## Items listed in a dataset
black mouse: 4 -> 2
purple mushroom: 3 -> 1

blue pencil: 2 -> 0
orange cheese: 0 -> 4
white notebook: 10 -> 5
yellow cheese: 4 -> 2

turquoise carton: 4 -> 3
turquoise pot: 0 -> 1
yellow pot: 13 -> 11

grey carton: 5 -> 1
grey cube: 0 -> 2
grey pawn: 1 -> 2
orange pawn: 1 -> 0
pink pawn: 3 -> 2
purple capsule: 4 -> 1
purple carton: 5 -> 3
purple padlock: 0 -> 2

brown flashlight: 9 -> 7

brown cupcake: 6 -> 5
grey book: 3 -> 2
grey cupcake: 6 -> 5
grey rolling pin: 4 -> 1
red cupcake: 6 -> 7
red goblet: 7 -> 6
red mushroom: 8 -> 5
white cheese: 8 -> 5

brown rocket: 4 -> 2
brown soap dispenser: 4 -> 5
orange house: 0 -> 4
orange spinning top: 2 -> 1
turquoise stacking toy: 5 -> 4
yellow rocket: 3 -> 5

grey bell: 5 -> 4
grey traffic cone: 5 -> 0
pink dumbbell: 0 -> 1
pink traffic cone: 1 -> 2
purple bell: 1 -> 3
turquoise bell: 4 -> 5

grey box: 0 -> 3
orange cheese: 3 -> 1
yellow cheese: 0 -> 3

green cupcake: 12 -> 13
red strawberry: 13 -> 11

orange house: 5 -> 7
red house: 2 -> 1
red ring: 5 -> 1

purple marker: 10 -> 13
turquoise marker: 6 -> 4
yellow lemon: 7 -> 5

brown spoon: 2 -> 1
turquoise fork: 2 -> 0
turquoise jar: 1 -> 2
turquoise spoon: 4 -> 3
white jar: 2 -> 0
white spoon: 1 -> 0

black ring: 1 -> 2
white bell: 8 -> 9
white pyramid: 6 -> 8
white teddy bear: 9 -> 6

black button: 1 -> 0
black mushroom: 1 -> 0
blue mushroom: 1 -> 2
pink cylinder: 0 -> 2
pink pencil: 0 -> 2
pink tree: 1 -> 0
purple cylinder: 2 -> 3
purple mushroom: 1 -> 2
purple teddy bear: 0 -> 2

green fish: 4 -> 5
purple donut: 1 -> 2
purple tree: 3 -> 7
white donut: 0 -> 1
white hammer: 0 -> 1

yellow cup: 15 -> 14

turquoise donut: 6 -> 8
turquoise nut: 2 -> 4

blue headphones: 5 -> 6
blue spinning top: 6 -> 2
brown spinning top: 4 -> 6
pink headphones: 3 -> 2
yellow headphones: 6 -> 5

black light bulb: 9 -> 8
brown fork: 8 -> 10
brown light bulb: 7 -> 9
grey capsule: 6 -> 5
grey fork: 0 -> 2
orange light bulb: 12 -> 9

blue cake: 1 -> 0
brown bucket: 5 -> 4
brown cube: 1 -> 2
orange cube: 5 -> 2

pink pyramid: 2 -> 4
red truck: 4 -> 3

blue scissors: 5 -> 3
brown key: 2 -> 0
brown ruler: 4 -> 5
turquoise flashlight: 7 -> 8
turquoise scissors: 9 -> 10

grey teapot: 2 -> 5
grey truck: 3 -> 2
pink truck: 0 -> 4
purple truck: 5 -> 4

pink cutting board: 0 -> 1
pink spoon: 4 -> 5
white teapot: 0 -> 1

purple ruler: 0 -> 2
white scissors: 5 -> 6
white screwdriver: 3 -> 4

## TASK STATEMENT
Filter the entries down to the lines with the word "bulb" in them.

## ANSWER TO THE PROBLEM
black light bulb: 9 -> 8
brown light bulb: 7 -> 9
orange light bulb: 12 -> 9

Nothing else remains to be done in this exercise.